## Data listing

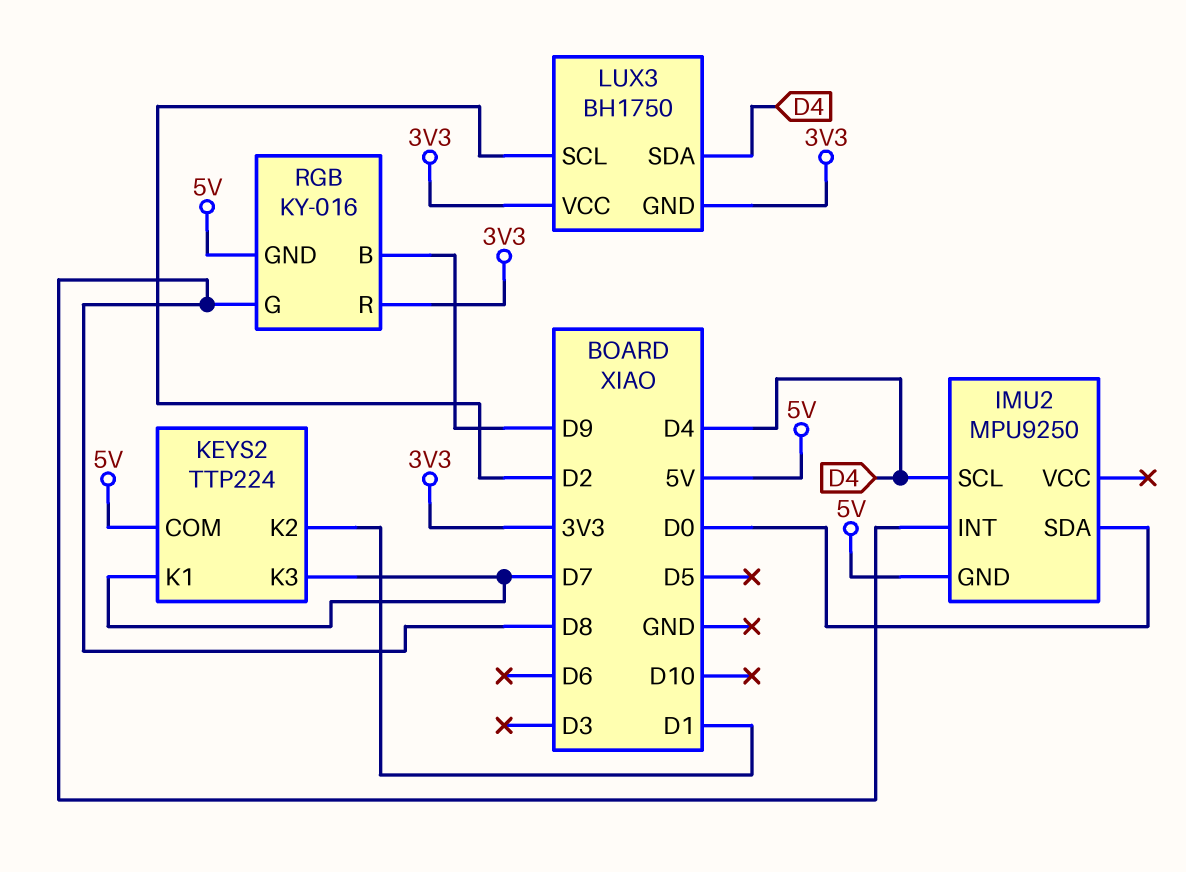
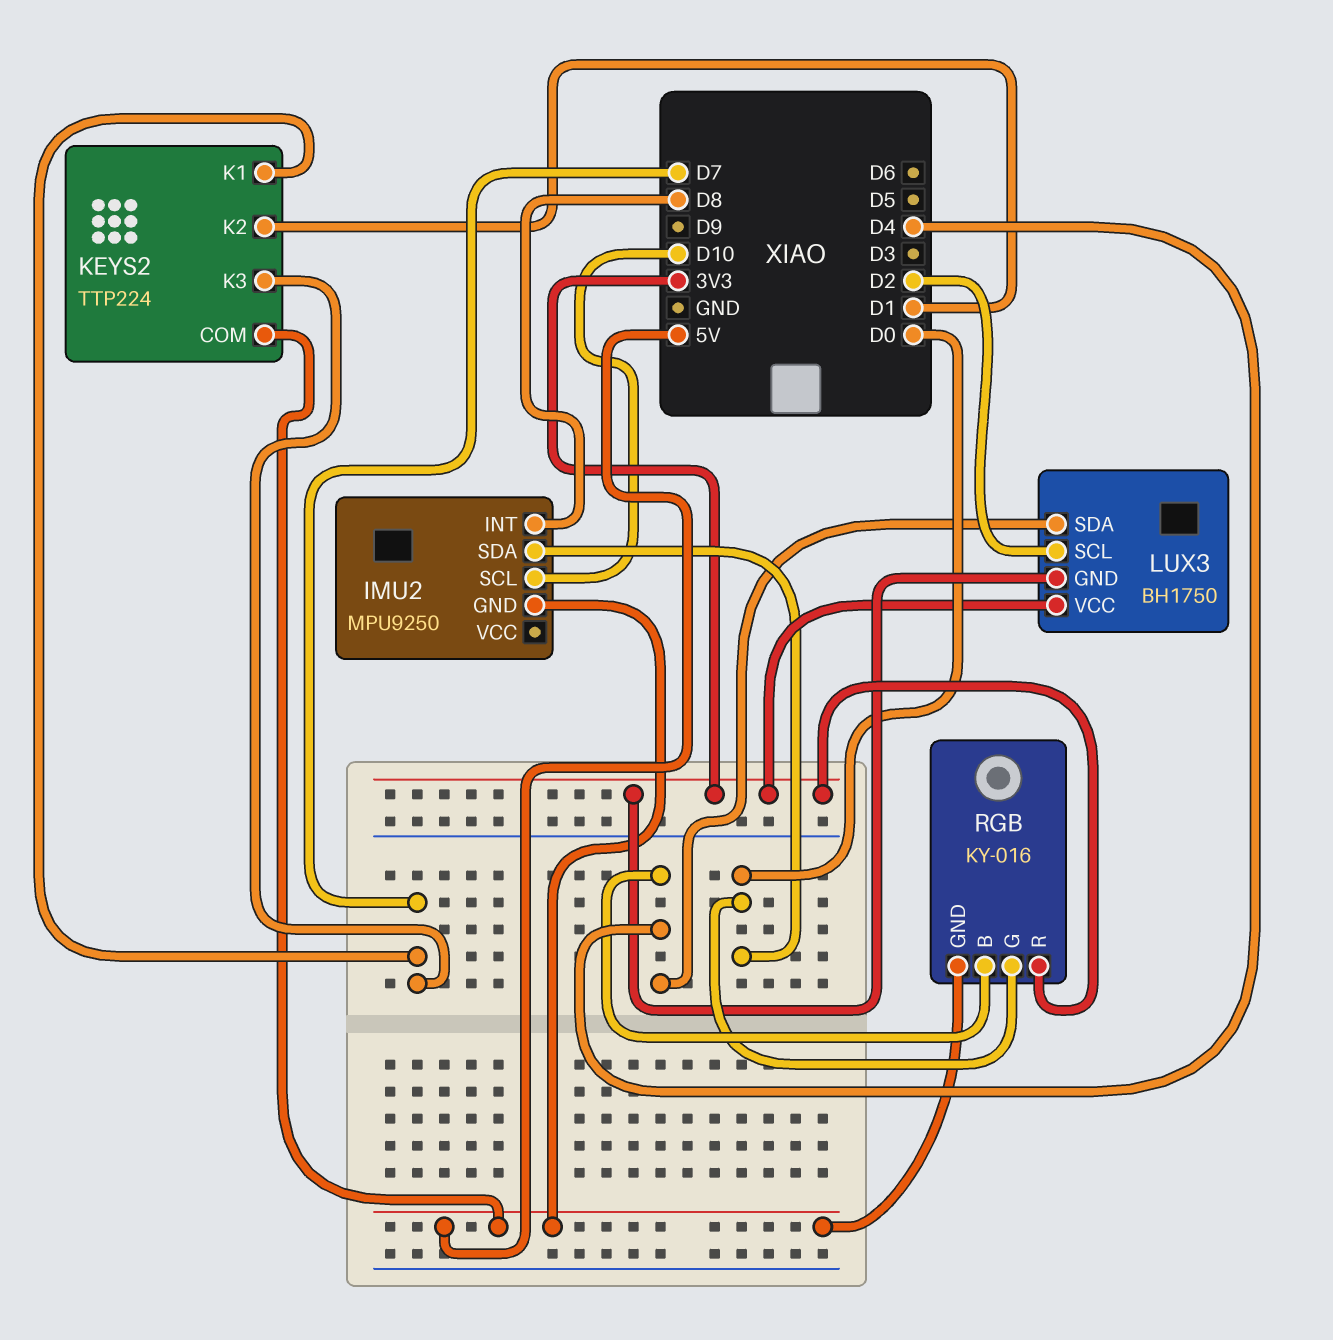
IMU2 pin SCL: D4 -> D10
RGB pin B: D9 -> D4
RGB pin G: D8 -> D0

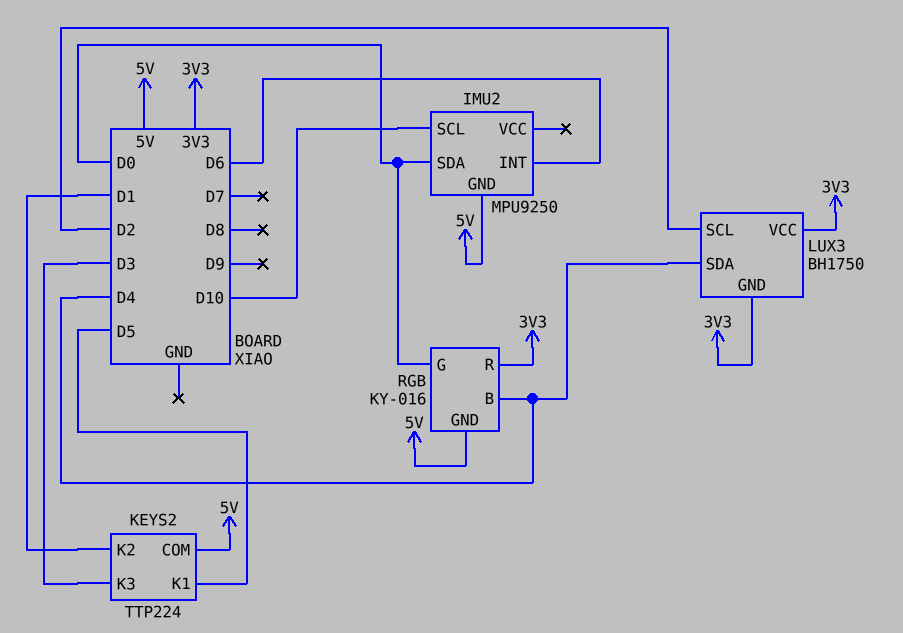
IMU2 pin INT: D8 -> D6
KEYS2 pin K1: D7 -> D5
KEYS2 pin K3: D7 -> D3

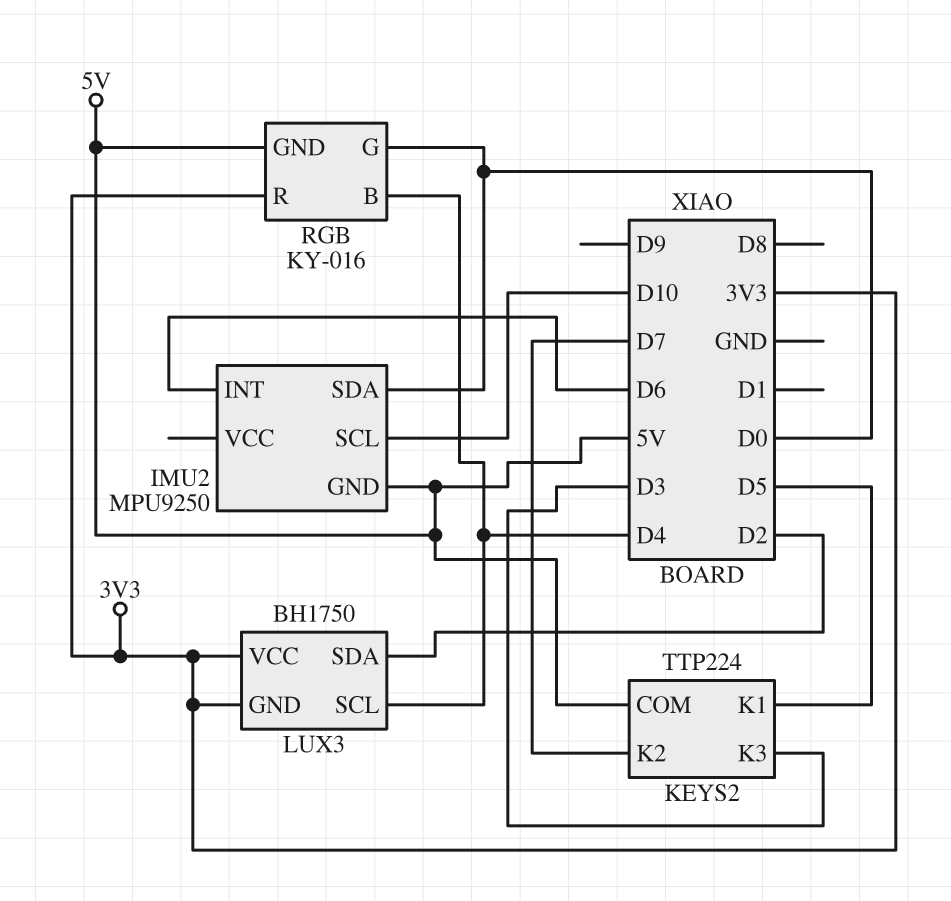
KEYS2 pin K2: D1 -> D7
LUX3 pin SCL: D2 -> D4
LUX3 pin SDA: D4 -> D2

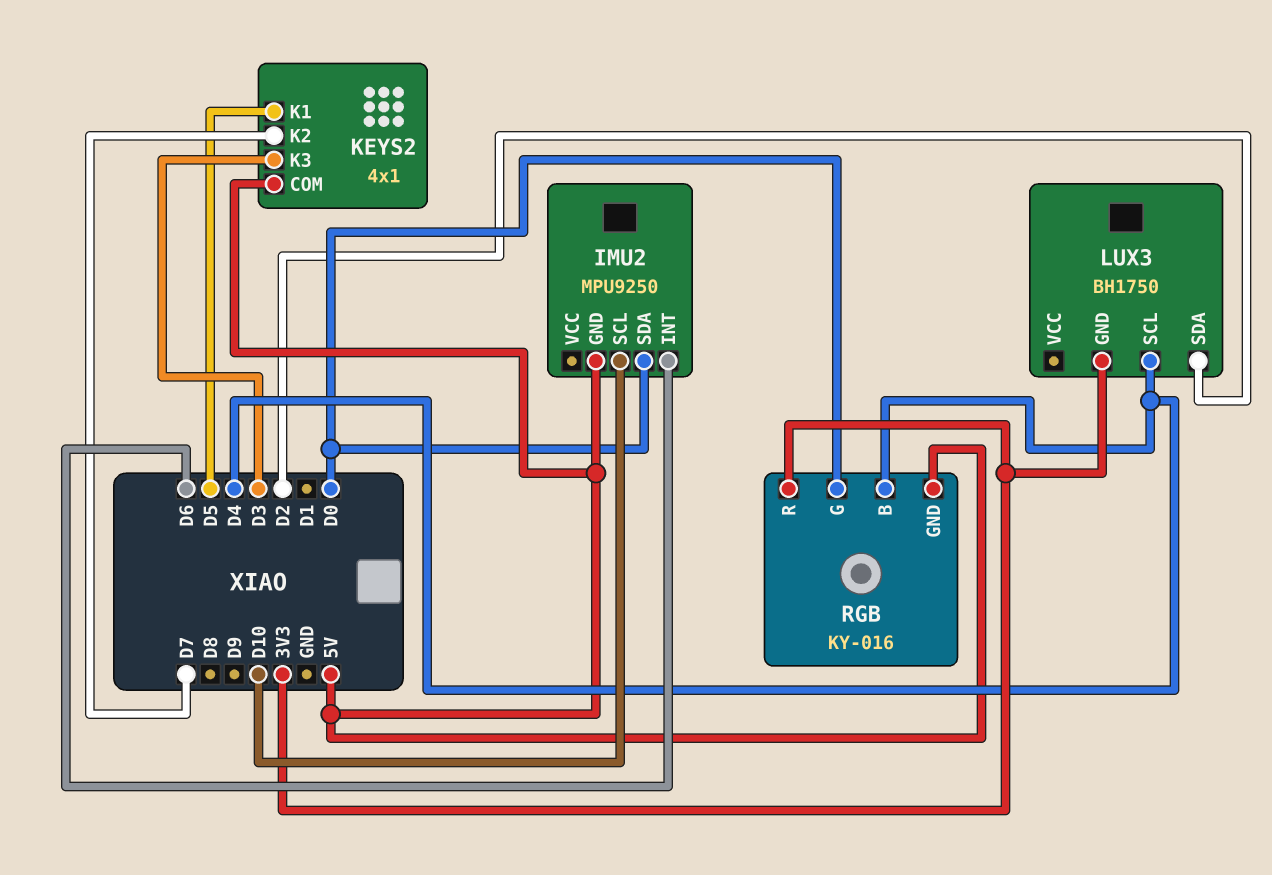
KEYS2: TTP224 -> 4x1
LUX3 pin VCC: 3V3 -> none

## What you will do
I'd like the material duplicated exactly, without its pictures.

## Response below
IMU2 pin SCL: D4 -> D10
RGB pin B: D9 -> D4
RGB pin G: D8 -> D0

IMU2 pin INT: D8 -> D6
KEYS2 pin K1: D7 -> D5
KEYS2 pin K3: D7 -> D3

KEYS2 pin K2: D1 -> D7
LUX3 pin SCL: D2 -> D4
LUX3 pin SDA: D4 -> D2

KEYS2: TTP224 -> 4x1
LUX3 pin VCC: 3V3 -> none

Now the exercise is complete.